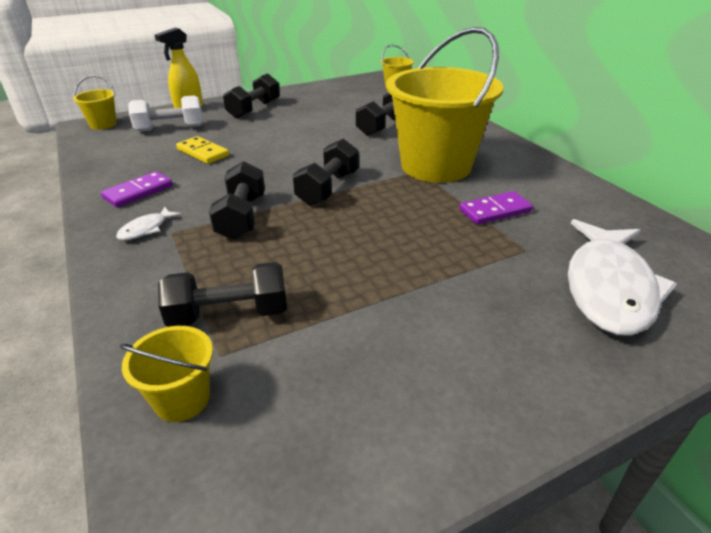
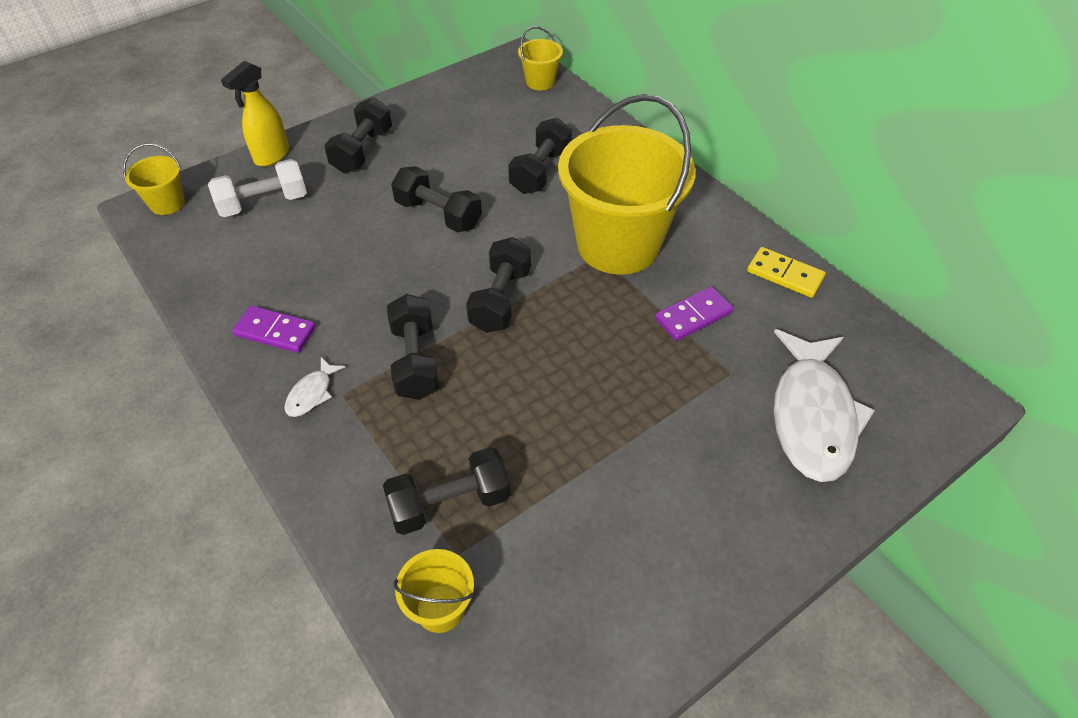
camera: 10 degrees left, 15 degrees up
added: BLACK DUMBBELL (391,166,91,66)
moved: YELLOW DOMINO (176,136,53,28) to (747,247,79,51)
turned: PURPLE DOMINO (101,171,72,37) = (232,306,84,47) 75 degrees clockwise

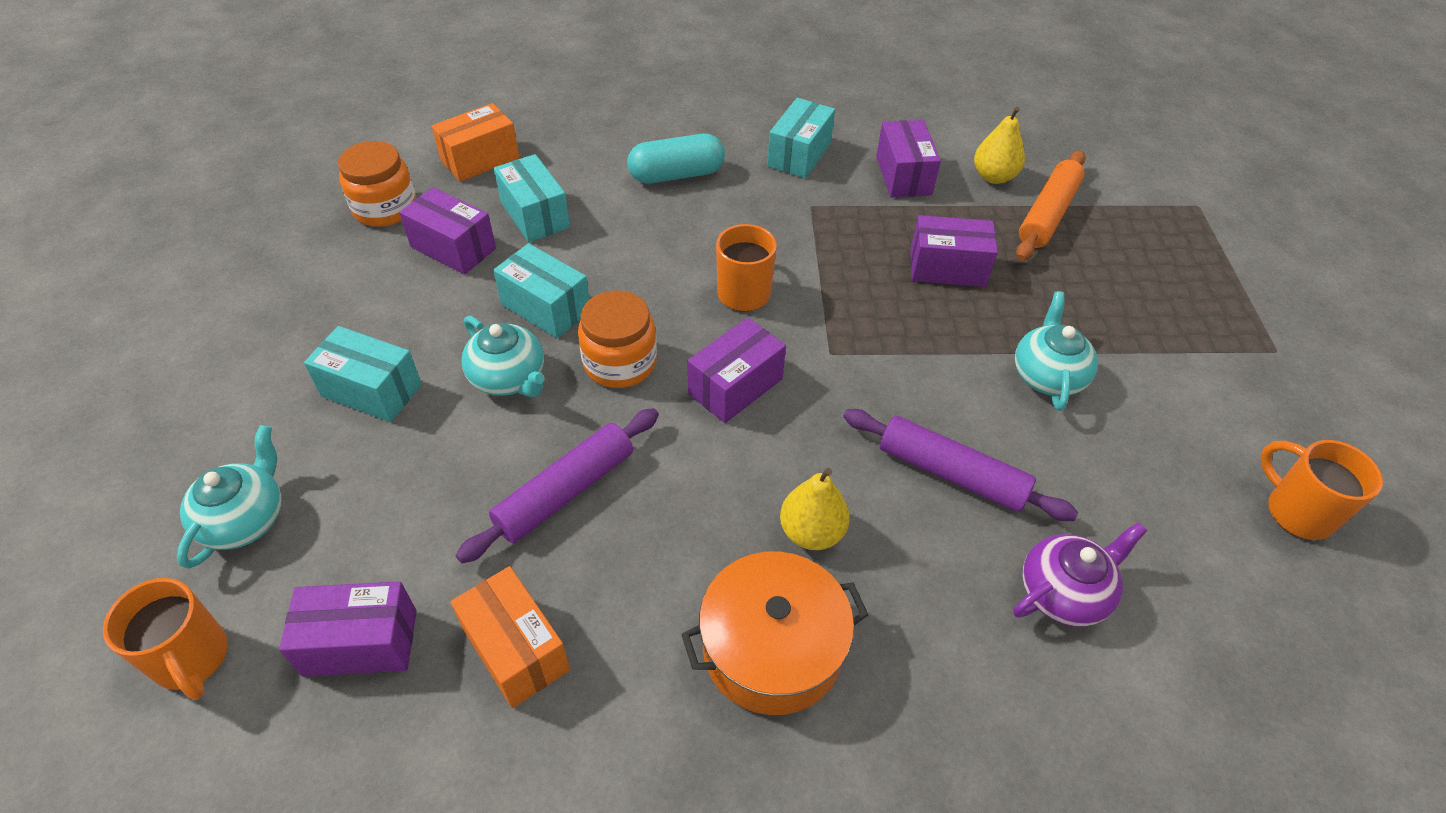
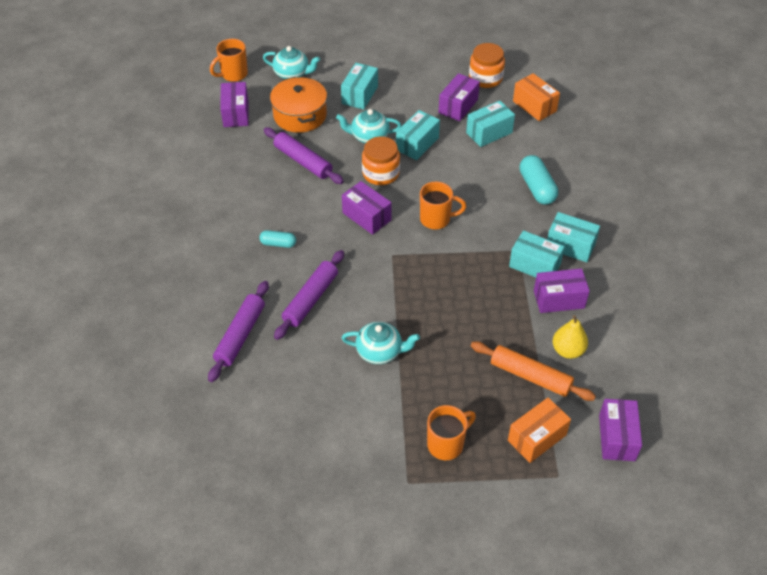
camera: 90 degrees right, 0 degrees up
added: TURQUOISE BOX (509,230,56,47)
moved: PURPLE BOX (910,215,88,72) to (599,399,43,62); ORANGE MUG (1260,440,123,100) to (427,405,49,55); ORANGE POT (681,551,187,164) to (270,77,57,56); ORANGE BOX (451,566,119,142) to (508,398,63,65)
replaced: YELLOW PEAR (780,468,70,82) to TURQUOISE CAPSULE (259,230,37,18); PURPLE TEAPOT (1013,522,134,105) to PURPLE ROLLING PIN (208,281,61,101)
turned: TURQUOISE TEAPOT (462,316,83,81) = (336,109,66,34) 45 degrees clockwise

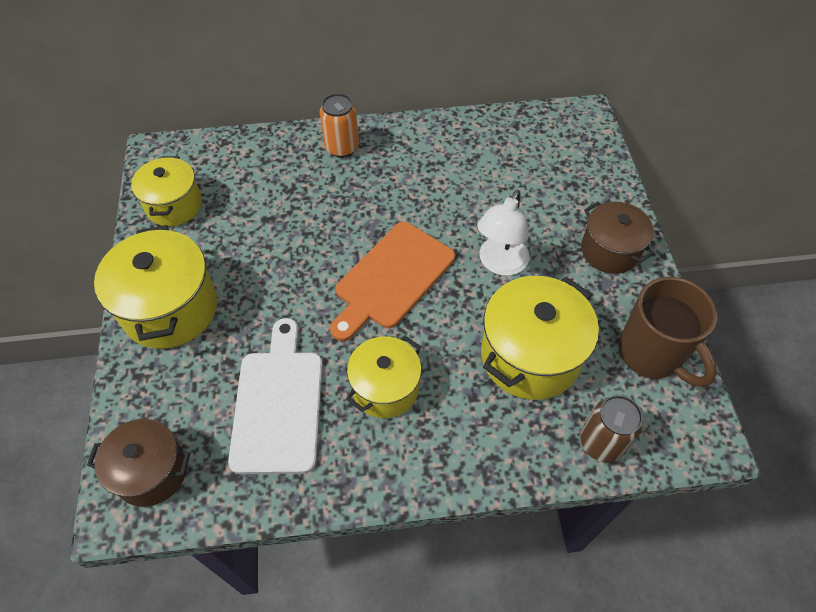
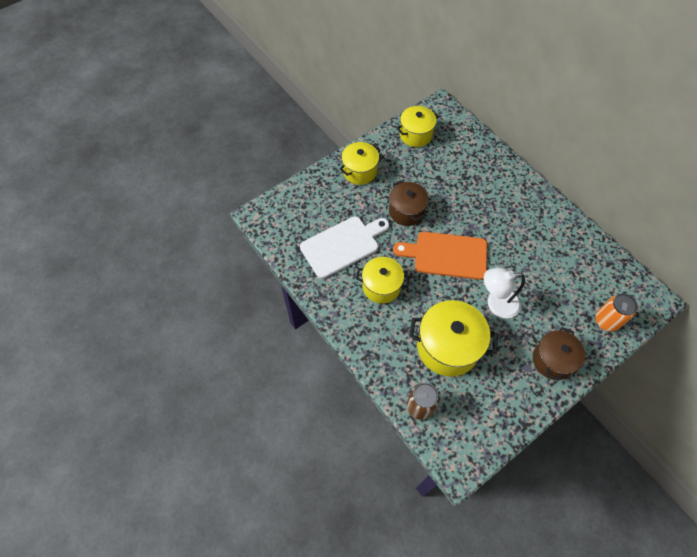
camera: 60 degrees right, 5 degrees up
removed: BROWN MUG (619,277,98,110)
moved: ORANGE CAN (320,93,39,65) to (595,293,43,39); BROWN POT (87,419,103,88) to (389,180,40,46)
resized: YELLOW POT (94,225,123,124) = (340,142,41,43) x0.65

════════════════════

* _What you need to do_
Would you give again, exactly as written, the lines from the one containing "turned: PURPLE DOMINO" through the end of the records, with no pictures and no other lines?

* _Result of this task_
turned: PURPLE DOMINO (101,171,72,37) = (232,306,84,47) 75 degrees clockwise

camera: 90 degrees right, 0 degrees up
added: TURQUOISE BOX (509,230,56,47)
moved: PURPLE BOX (910,215,88,72) to (599,399,43,62); ORANGE MUG (1260,440,123,100) to (427,405,49,55); ORANGE POT (681,551,187,164) to (270,77,57,56); ORANGE BOX (451,566,119,142) to (508,398,63,65)
replaced: YELLOW PEAR (780,468,70,82) to TURQUOISE CAPSULE (259,230,37,18); PURPLE TEAPOT (1013,522,134,105) to PURPLE ROLLING PIN (208,281,61,101)
turned: TURQUOISE TEAPOT (462,316,83,81) = (336,109,66,34) 45 degrees clockwise

camera: 60 degrees right, 5 degrees up
removed: BROWN MUG (619,277,98,110)
moved: ORANGE CAN (320,93,39,65) to (595,293,43,39); BROWN POT (87,419,103,88) to (389,180,40,46)
resized: YELLOW POT (94,225,123,124) = (340,142,41,43) x0.65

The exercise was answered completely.